REQUEST: Please return the records below exactly as they appear, leaving every picture out.

RECORDS FOR PROCESSING:
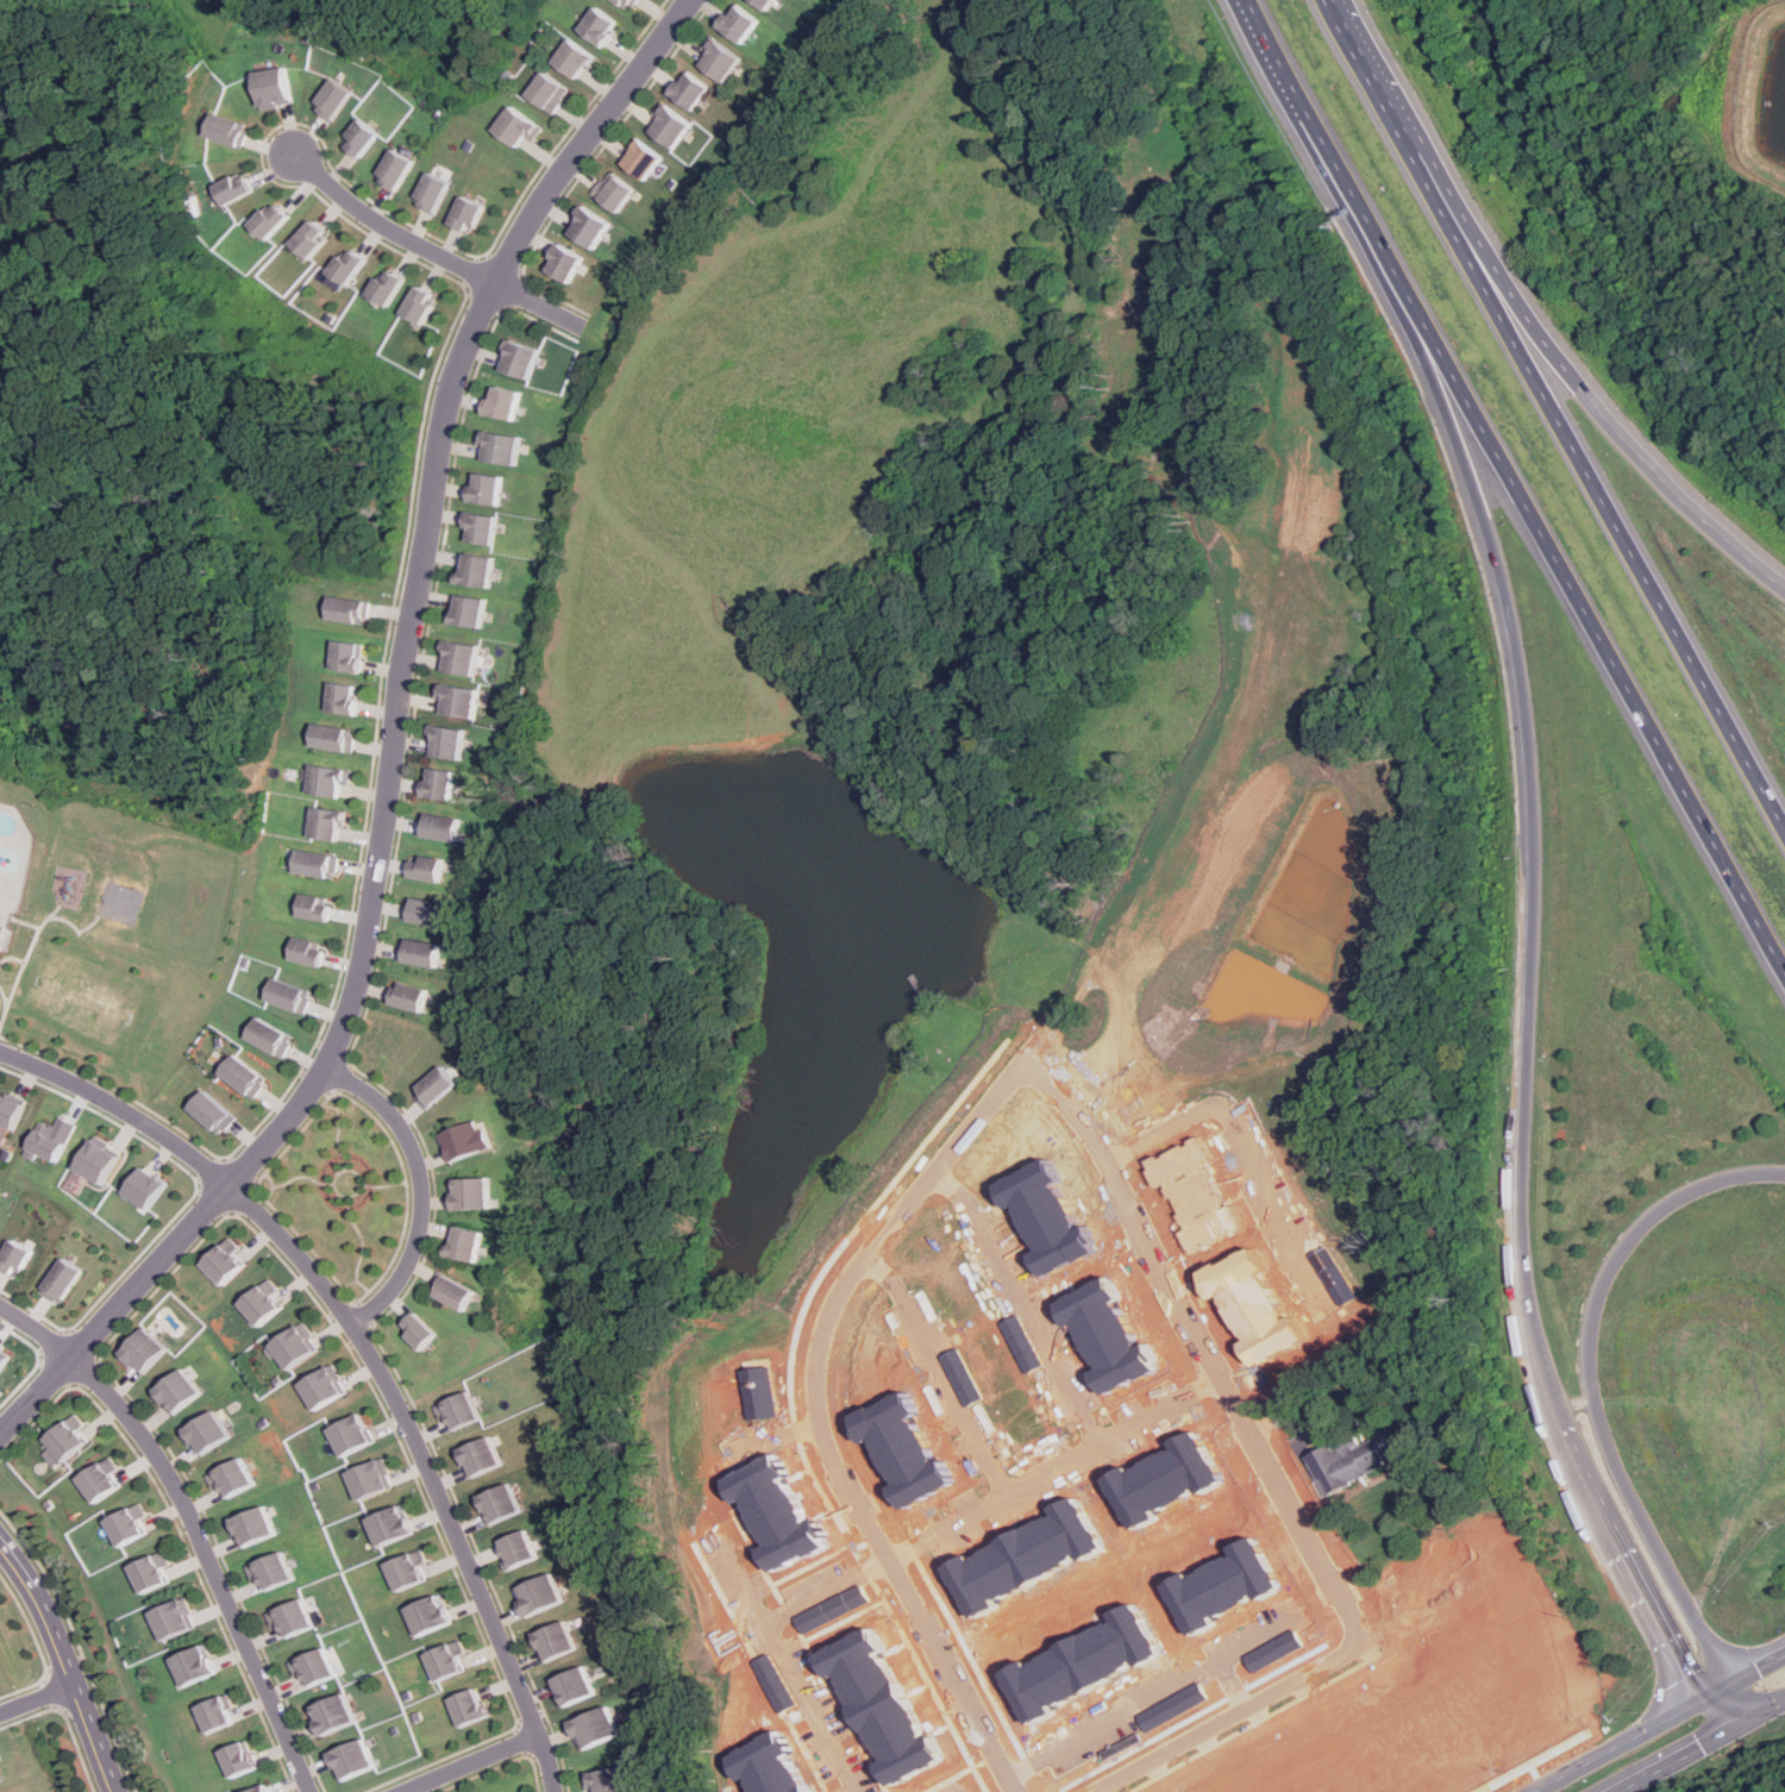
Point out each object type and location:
building: (629, 3)
building: (765, 3)
road: (1347, 23)
building: (738, 24)
building: (600, 26)
building: (573, 59)
building: (716, 60)
road: (1379, 81)
building: (273, 86)
building: (686, 90)
building: (547, 92)
building: (331, 98)
building: (515, 127)
building: (665, 127)
building: (226, 129)
road: (1314, 135)
building: (359, 138)
building: (637, 160)
building: (392, 170)
building: (236, 189)
building: (608, 192)
building: (428, 193)
building: (463, 214)
building: (272, 221)
building: (583, 228)
building: (311, 239)
road: (430, 254)
building: (558, 264)
building: (348, 268)
building: (385, 290)
building: (420, 306)
building: (518, 361)
road: (1567, 372)
building: (504, 403)
building: (500, 449)
road: (1587, 475)
building: (487, 490)
building: (480, 529)
building: (475, 571)
building: (355, 611)
building: (468, 612)
road: (1588, 618)
building: (352, 657)
building: (461, 659)
building: (345, 699)
building: (459, 702)
building: (332, 738)
building: (447, 742)
road: (395, 743)
building: (324, 781)
building: (439, 784)
building: (323, 824)
building: (434, 828)
road: (1535, 843)
building: (311, 864)
building: (424, 867)
building: (308, 906)
building: (421, 913)
building: (1, 925)
building: (418, 951)
building: (301, 953)
building: (282, 994)
building: (404, 995)
building: (262, 1036)
building: (234, 1076)
building: (432, 1086)
building: (8, 1111)
building: (203, 1113)
building: (47, 1138)
building: (465, 1139)
building: (94, 1159)
building: (141, 1187)
road: (419, 1187)
building: (471, 1192)
building: (463, 1242)
building: (14, 1256)
building: (222, 1260)
building: (61, 1279)
building: (452, 1292)
road: (1031, 1299)
building: (260, 1302)
building: (418, 1329)
building: (292, 1346)
building: (142, 1350)
road: (365, 1352)
building: (1163, 1353)
building: (1, 1359)
road: (946, 1369)
building: (322, 1386)
road: (1591, 1386)
building: (177, 1391)
building: (455, 1411)
road: (820, 1417)
building: (207, 1432)
building: (347, 1434)
building: (69, 1439)
building: (477, 1456)
building: (1349, 1460)
road: (1057, 1472)
road: (1279, 1472)
building: (234, 1477)
building: (106, 1478)
building: (370, 1478)
building: (1186, 1480)
road: (1588, 1495)
building: (496, 1503)
road: (196, 1522)
building: (134, 1523)
building: (387, 1524)
building: (257, 1526)
building: (515, 1548)
building: (276, 1569)
building: (407, 1569)
building: (158, 1571)
road: (831, 1591)
building: (536, 1593)
building: (426, 1614)
building: (296, 1617)
building: (179, 1618)
road: (1659, 1626)
building: (552, 1640)
building: (445, 1659)
road: (65, 1661)
road: (797, 1663)
building: (197, 1664)
building: (317, 1667)
road: (1759, 1669)
traffic signals: (1733, 1683)
building: (572, 1686)
road: (1716, 1692)
road: (36, 1699)
traffic signals: (1699, 1701)
road: (1736, 1705)
building: (467, 1706)
building: (217, 1713)
building: (333, 1713)
road: (1719, 1714)
road: (1762, 1714)
traffic signals: (1739, 1726)
building: (593, 1727)
road: (1616, 1746)
building: (240, 1758)
building: (354, 1758)
road: (1680, 1759)
road: (470, 1763)
building: (0, 1777)
building: (607, 1780)
building: (261, 1789)

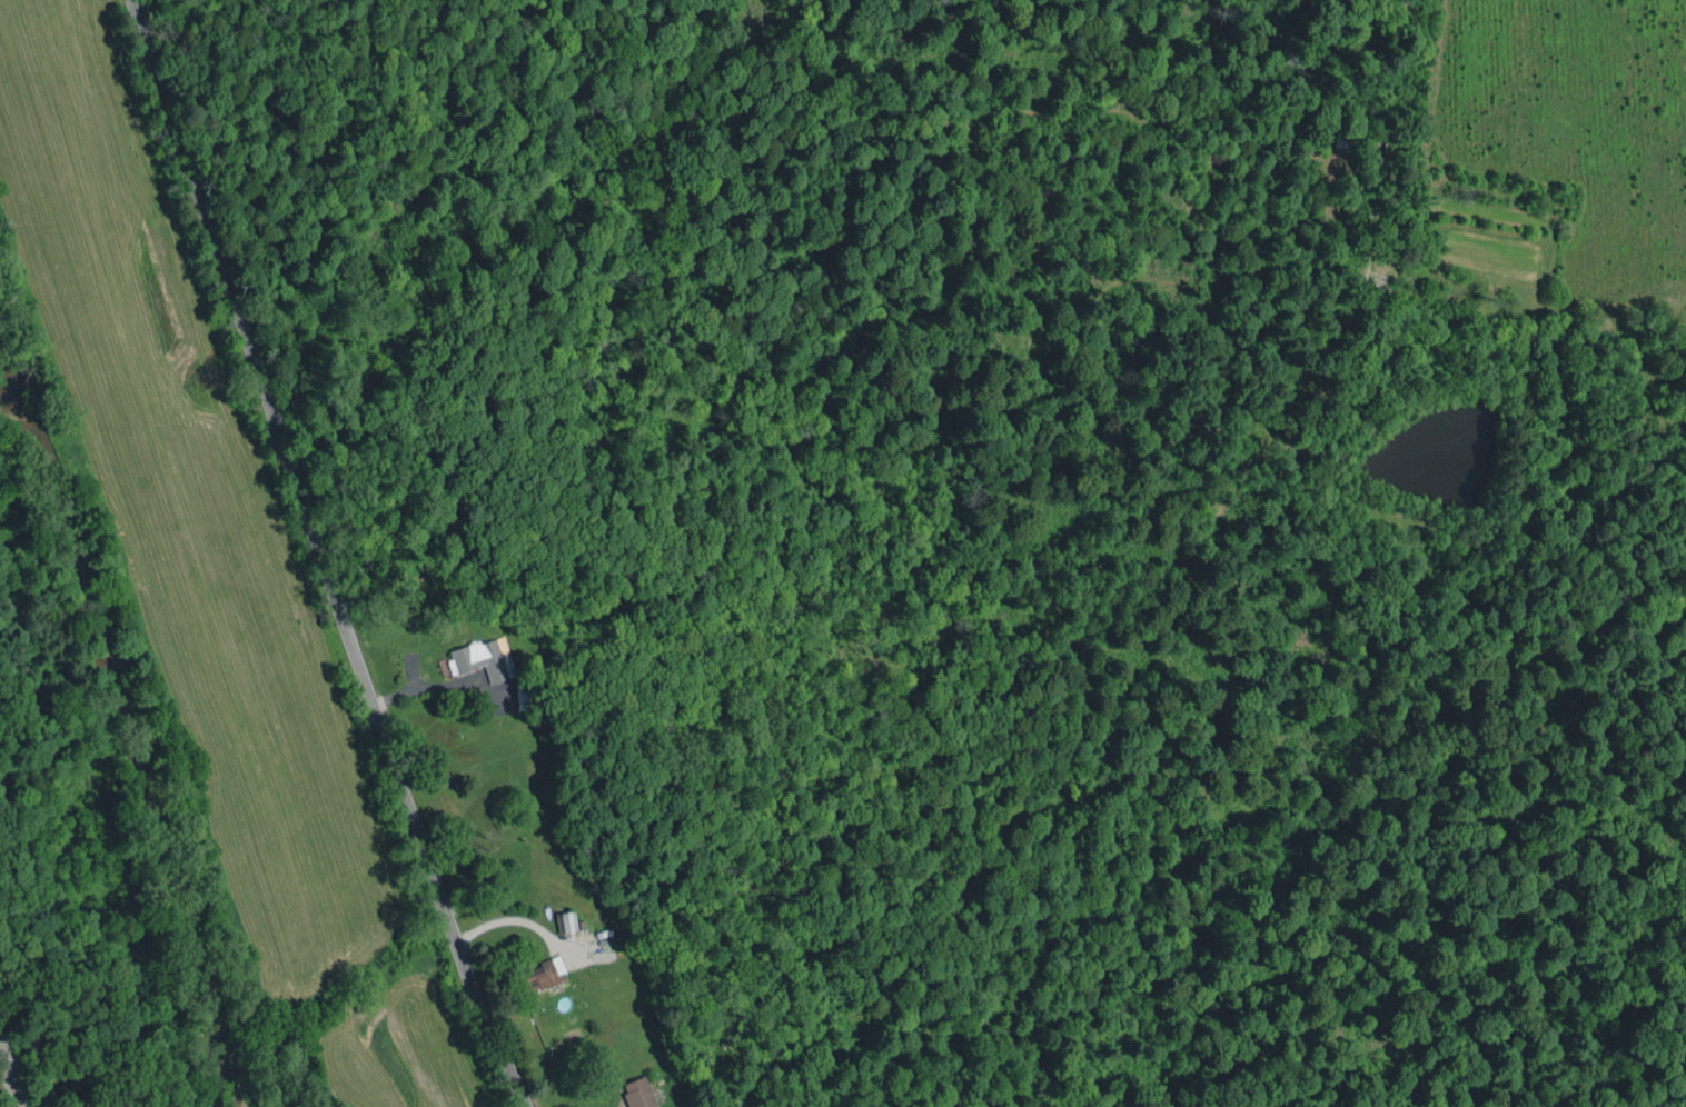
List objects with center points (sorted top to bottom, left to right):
road: (696, 106)
road: (317, 556)
building: (479, 655)
road: (504, 922)
building: (542, 971)
road: (9, 1074)
building: (637, 1091)
building: (71, 1092)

OUTPUT OF THE EXERCISE:
Point out each object type and location:
building: (629, 3)
building: (765, 3)
road: (1347, 23)
building: (738, 24)
building: (600, 26)
building: (573, 59)
building: (716, 60)
road: (1379, 81)
building: (273, 86)
building: (686, 90)
building: (547, 92)
building: (331, 98)
building: (515, 127)
building: (665, 127)
building: (226, 129)
road: (1314, 135)
building: (359, 138)
building: (637, 160)
building: (392, 170)
building: (236, 189)
building: (608, 192)
building: (428, 193)
building: (463, 214)
building: (272, 221)
building: (583, 228)
building: (311, 239)
road: (430, 254)
building: (558, 264)
building: (348, 268)
building: (385, 290)
building: (420, 306)
building: (518, 361)
road: (1567, 372)
building: (504, 403)
building: (500, 449)
road: (1587, 475)
building: (487, 490)
building: (480, 529)
building: (475, 571)
building: (355, 611)
building: (468, 612)
road: (1588, 618)
building: (352, 657)
building: (461, 659)
building: (345, 699)
building: (459, 702)
building: (332, 738)
building: (447, 742)
road: (395, 743)
building: (324, 781)
building: (439, 784)
building: (323, 824)
building: (434, 828)
road: (1535, 843)
building: (311, 864)
building: (424, 867)
building: (308, 906)
building: (421, 913)
building: (1, 925)
building: (418, 951)
building: (301, 953)
building: (282, 994)
building: (404, 995)
building: (262, 1036)
building: (234, 1076)
building: (432, 1086)
building: (8, 1111)
building: (203, 1113)
building: (47, 1138)
building: (465, 1139)
building: (94, 1159)
building: (141, 1187)
road: (419, 1187)
building: (471, 1192)
building: (463, 1242)
building: (14, 1256)
building: (222, 1260)
building: (61, 1279)
building: (452, 1292)
road: (1031, 1299)
building: (260, 1302)
building: (418, 1329)
building: (292, 1346)
building: (142, 1350)
road: (365, 1352)
building: (1163, 1353)
building: (1, 1359)
road: (946, 1369)
building: (322, 1386)
road: (1591, 1386)
building: (177, 1391)
building: (455, 1411)
road: (820, 1417)
building: (207, 1432)
building: (347, 1434)
building: (69, 1439)
building: (477, 1456)
building: (1349, 1460)
road: (1057, 1472)
road: (1279, 1472)
building: (234, 1477)
building: (106, 1478)
building: (370, 1478)
building: (1186, 1480)
road: (1588, 1495)
building: (496, 1503)
road: (196, 1522)
building: (134, 1523)
building: (387, 1524)
building: (257, 1526)
building: (515, 1548)
building: (276, 1569)
building: (407, 1569)
building: (158, 1571)
road: (831, 1591)
building: (536, 1593)
building: (426, 1614)
building: (296, 1617)
building: (179, 1618)
road: (1659, 1626)
building: (552, 1640)
building: (445, 1659)
road: (65, 1661)
road: (797, 1663)
building: (197, 1664)
building: (317, 1667)
road: (1759, 1669)
traffic signals: (1733, 1683)
building: (572, 1686)
road: (1716, 1692)
road: (36, 1699)
traffic signals: (1699, 1701)
road: (1736, 1705)
building: (467, 1706)
building: (217, 1713)
building: (333, 1713)
road: (1719, 1714)
road: (1762, 1714)
traffic signals: (1739, 1726)
building: (593, 1727)
road: (1616, 1746)
building: (240, 1758)
building: (354, 1758)
road: (1680, 1759)
road: (470, 1763)
building: (0, 1777)
building: (607, 1780)
building: (261, 1789)

List objects with center points (sorted top to bottom, left to right):
road: (696, 106)
road: (317, 556)
building: (479, 655)
road: (504, 922)
building: (542, 971)
road: (9, 1074)
building: (637, 1091)
building: (71, 1092)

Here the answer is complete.